:: Given information

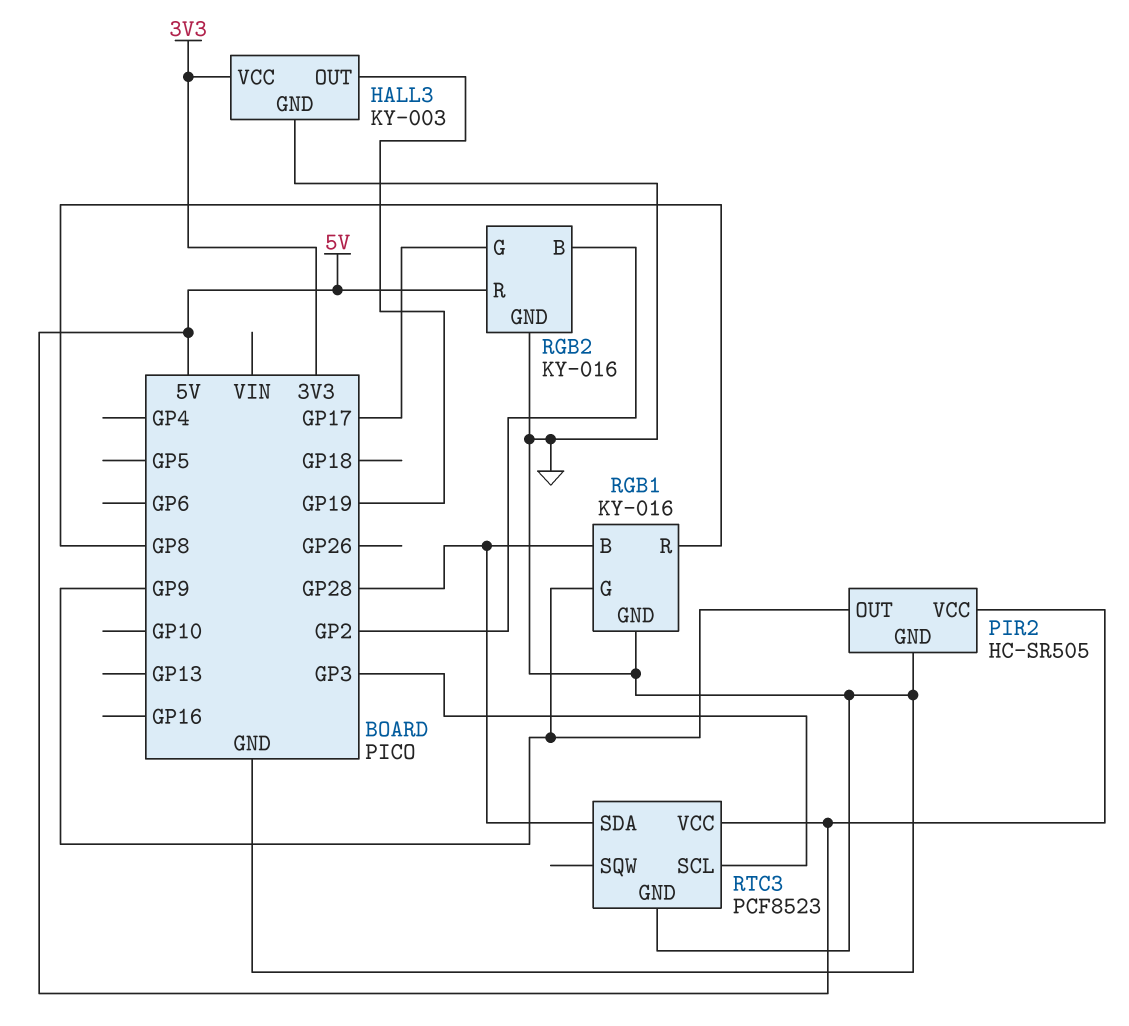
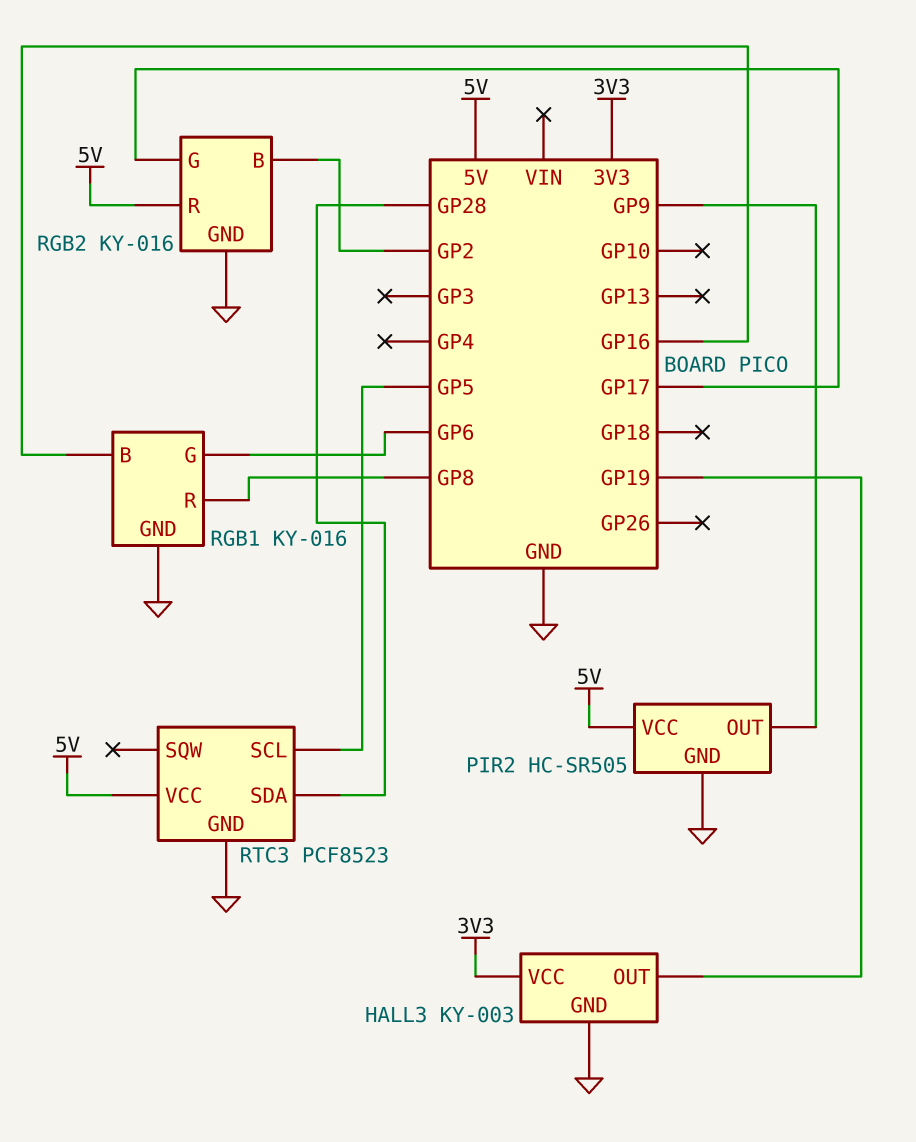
RGB1 pin B: GP28 -> GP16
RGB1 pin G: GP9 -> GP6
RTC3 pin SCL: GP3 -> GP5

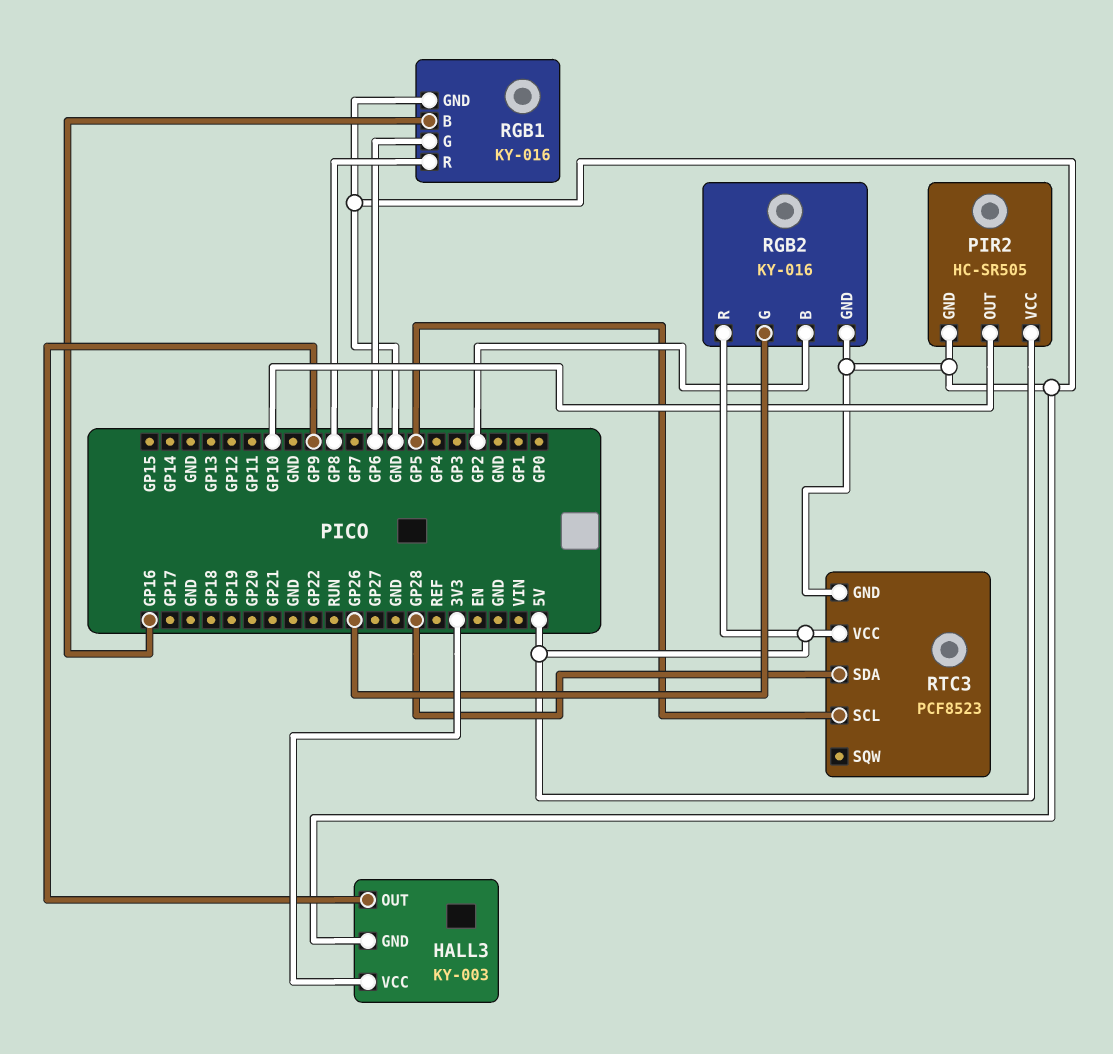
HALL3 pin OUT: GP19 -> GP9
PIR2 pin OUT: GP9 -> GP10
RGB2 pin G: GP17 -> GP26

::::

Task to complete: Take the entries shown above and quote them verbatim, passing over the pictures.

Expected answer:
RGB1 pin B: GP28 -> GP16
RGB1 pin G: GP9 -> GP6
RTC3 pin SCL: GP3 -> GP5

HALL3 pin OUT: GP19 -> GP9
PIR2 pin OUT: GP9 -> GP10
RGB2 pin G: GP17 -> GP26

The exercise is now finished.